## [Records shown]
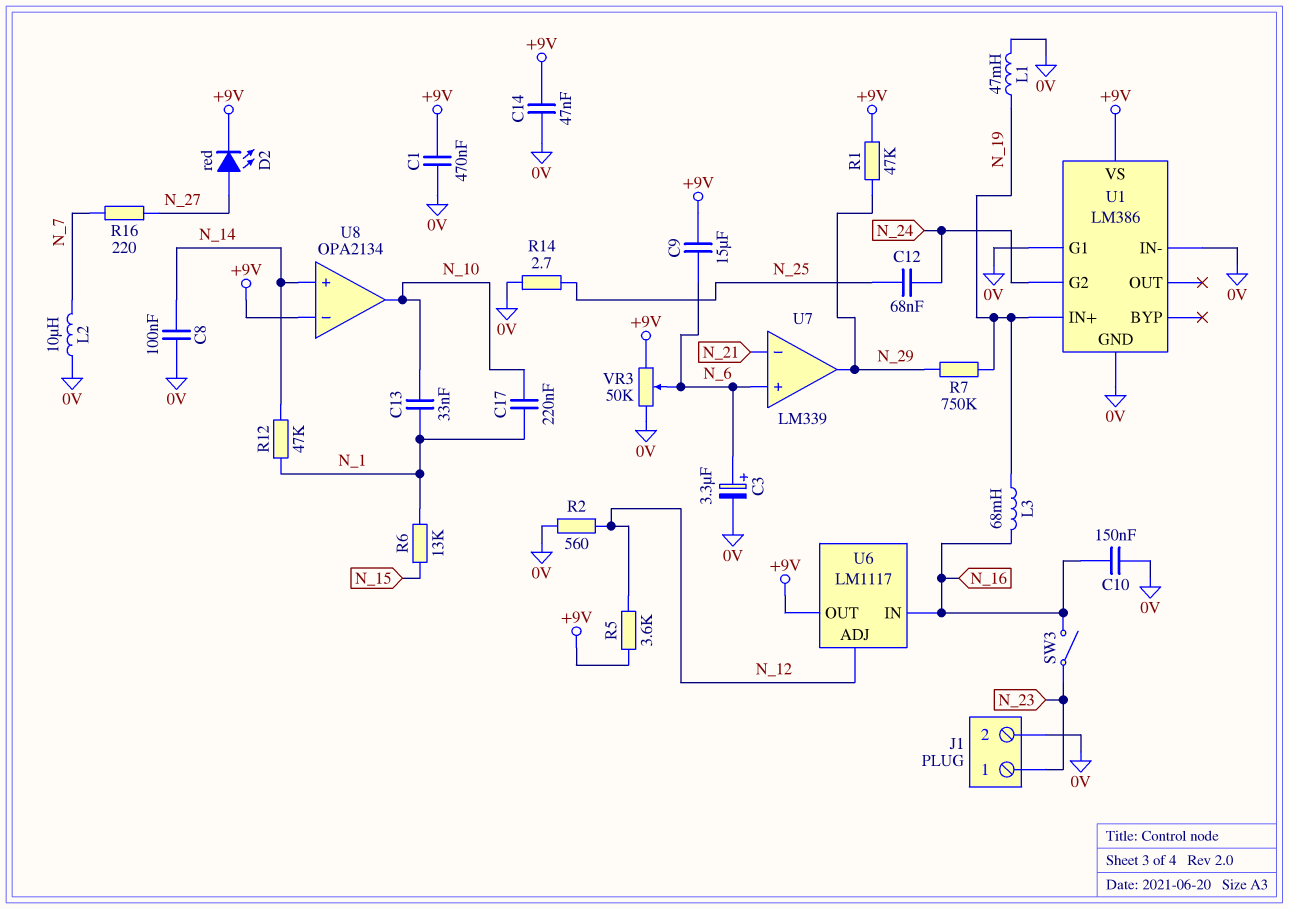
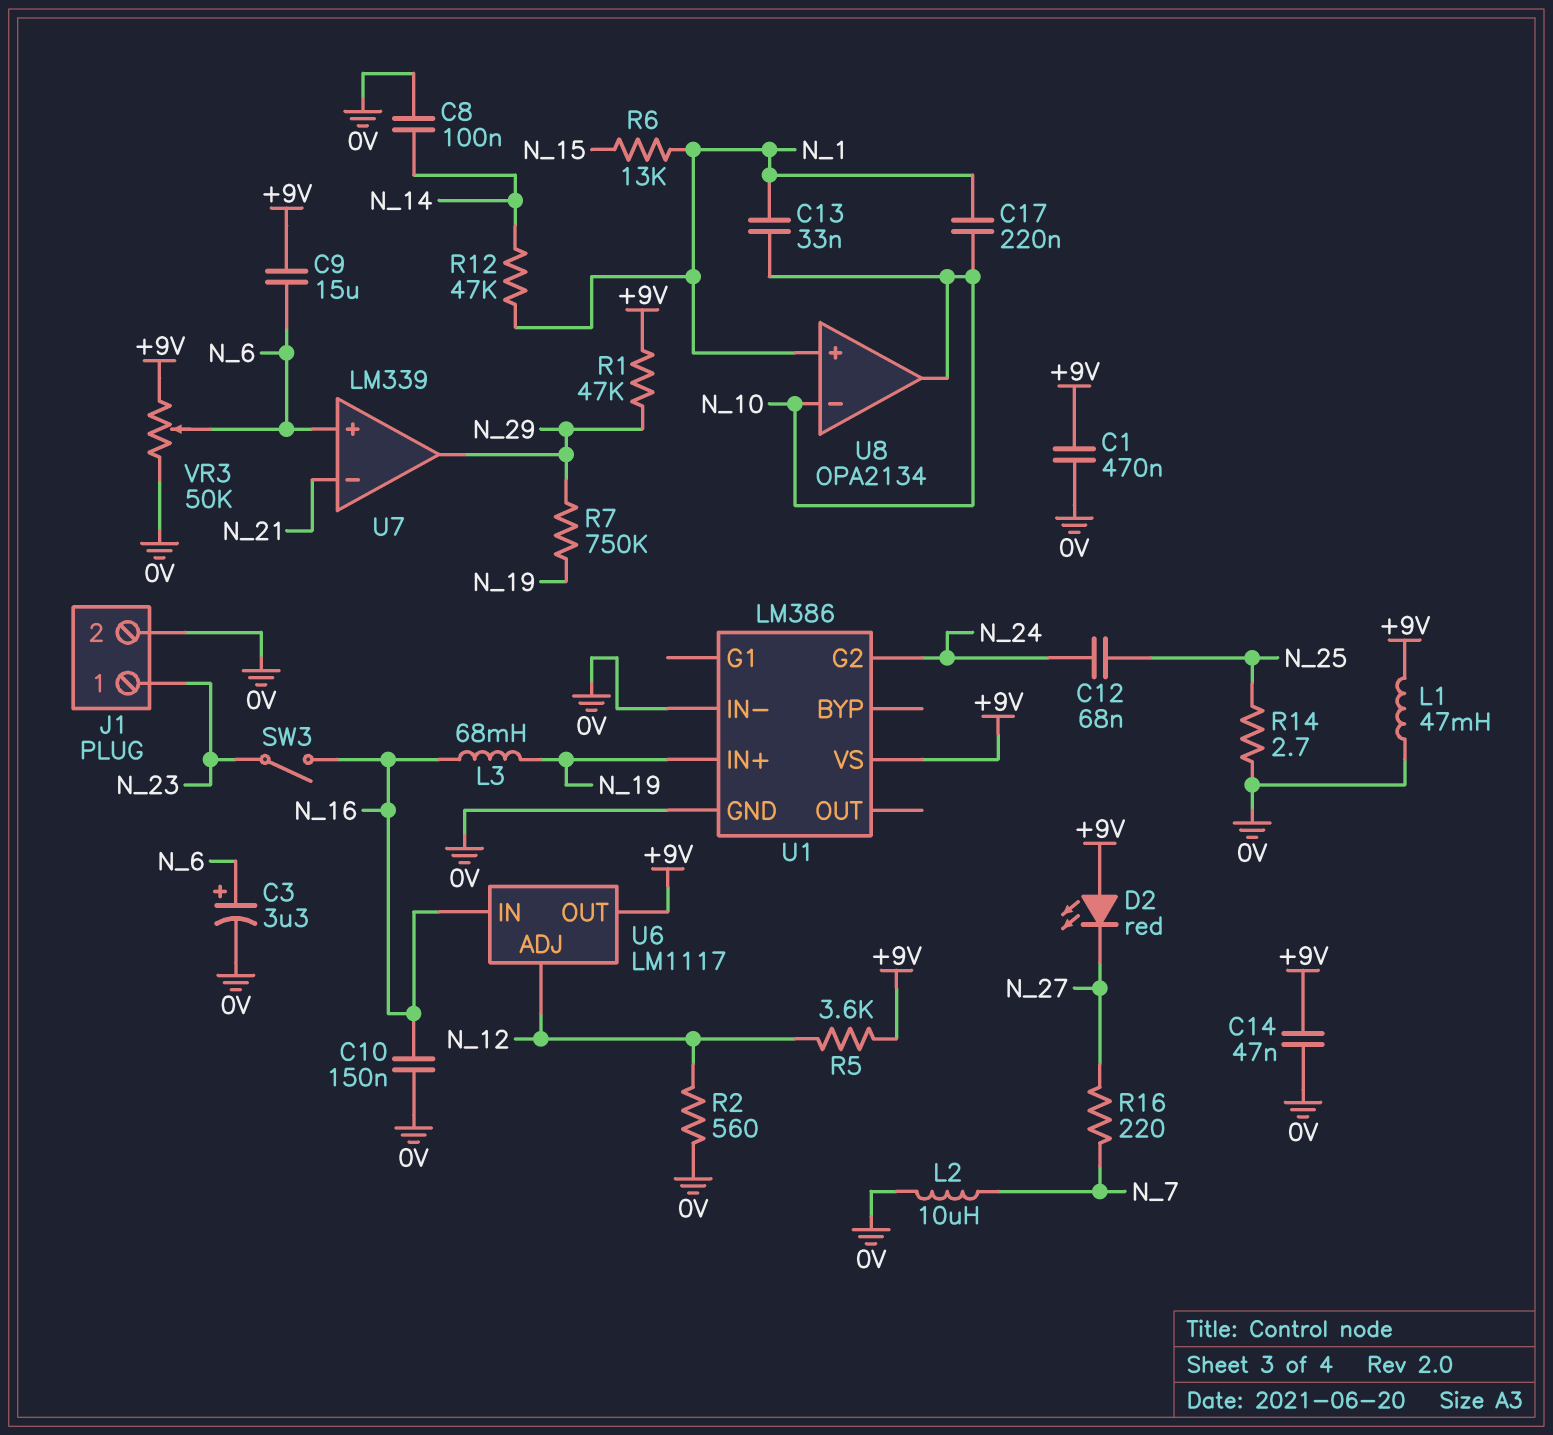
D2: LED red (A N_27, K +9V) -> LED red (A +9V, K N_27)
L1: 47mH (0V, N_19) -> 47mH (+9V, 0V)
U1 pin G1: 0V -> none
U8 pin in+: N_14 -> N_1
U8 pin in-: +9V -> N_10

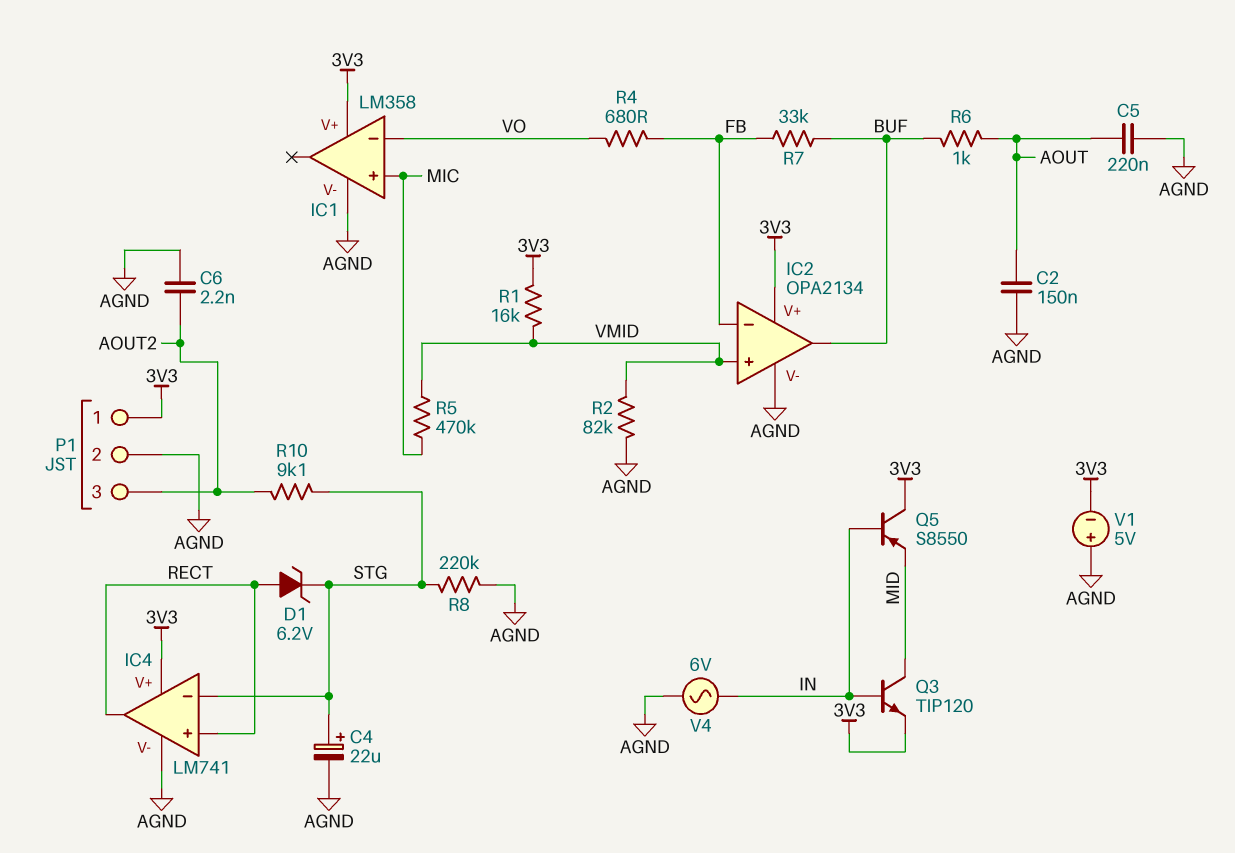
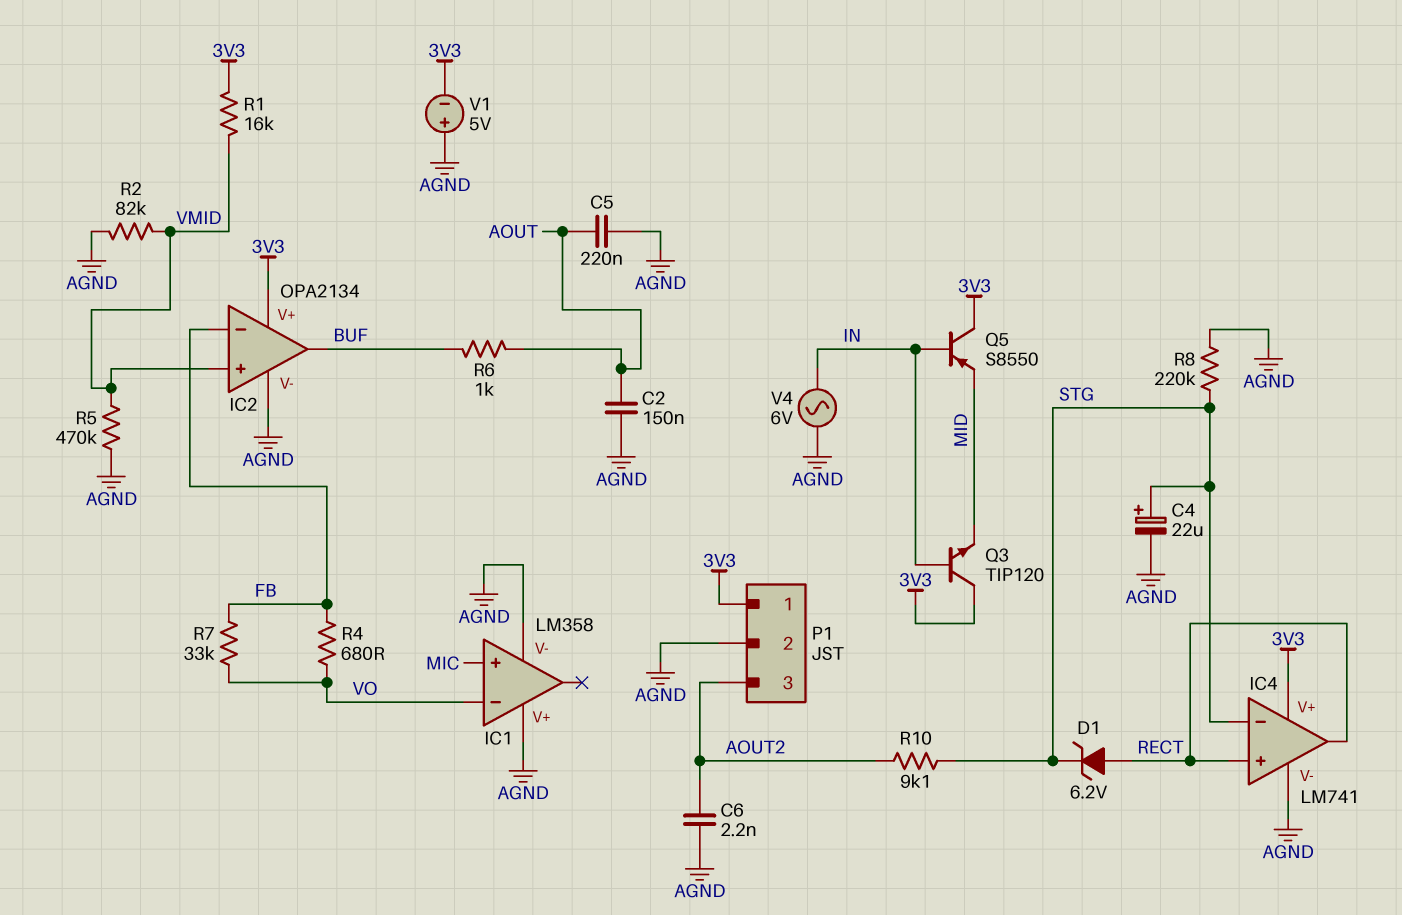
IC1 pin V+: 3V3 -> AGND
Q3: NPN TIP120 (B IN, C MID, E 3V3) -> NPN TIP120 (B IN, C 3V3, E MID)
R5: 470k (MIC, VMID) -> 470k (AGND, VMID)
R7: 33k (BUF, FB) -> 33k (FB, VO)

## [Work request]
Would you please repeat all the data word for word, but without the pictures?

## [Expected answer]
D2: LED red (A N_27, K +9V) -> LED red (A +9V, K N_27)
L1: 47mH (0V, N_19) -> 47mH (+9V, 0V)
U1 pin G1: 0V -> none
U8 pin in+: N_14 -> N_1
U8 pin in-: +9V -> N_10

IC1 pin V+: 3V3 -> AGND
Q3: NPN TIP120 (B IN, C MID, E 3V3) -> NPN TIP120 (B IN, C 3V3, E MID)
R5: 470k (MIC, VMID) -> 470k (AGND, VMID)
R7: 33k (BUF, FB) -> 33k (FB, VO)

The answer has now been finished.